Problem to solve ->
Retype, exactly as they appear below, the lines between the line holding "russet sailboat 508" and the line holding "ash-grey toy truck", both ends included.

Before-and-after scene images:

>>>

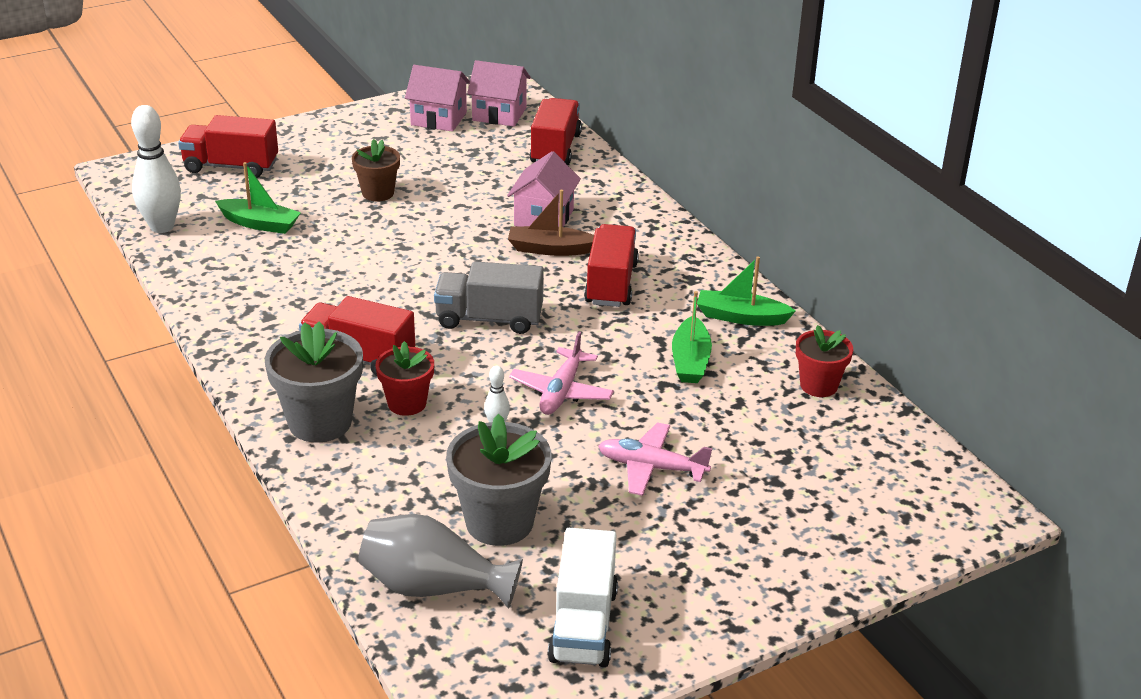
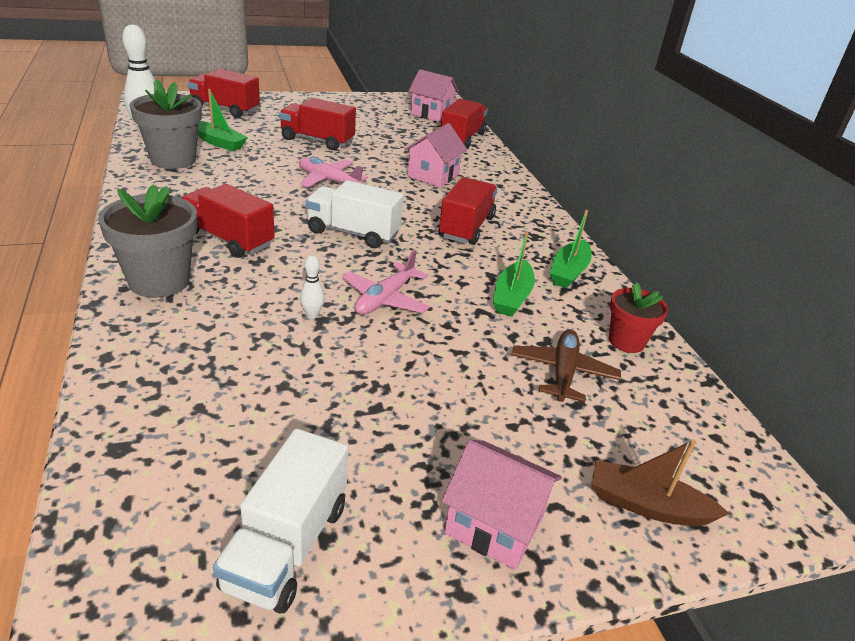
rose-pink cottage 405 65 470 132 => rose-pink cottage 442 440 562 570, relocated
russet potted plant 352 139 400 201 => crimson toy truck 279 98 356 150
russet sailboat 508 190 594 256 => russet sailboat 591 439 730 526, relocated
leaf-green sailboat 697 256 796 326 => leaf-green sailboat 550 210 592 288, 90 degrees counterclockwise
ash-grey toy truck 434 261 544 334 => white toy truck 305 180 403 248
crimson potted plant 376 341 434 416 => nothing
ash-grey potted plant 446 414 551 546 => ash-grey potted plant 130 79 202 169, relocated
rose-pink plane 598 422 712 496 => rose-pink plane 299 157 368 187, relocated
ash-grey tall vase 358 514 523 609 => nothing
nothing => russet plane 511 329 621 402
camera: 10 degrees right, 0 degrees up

<<<

Answer to this task ->
russet sailboat 508 190 594 256 => russet sailboat 591 439 730 526, relocated
leaf-green sailboat 697 256 796 326 => leaf-green sailboat 550 210 592 288, 90 degrees counterclockwise
ash-grey toy truck 434 261 544 334 => white toy truck 305 180 403 248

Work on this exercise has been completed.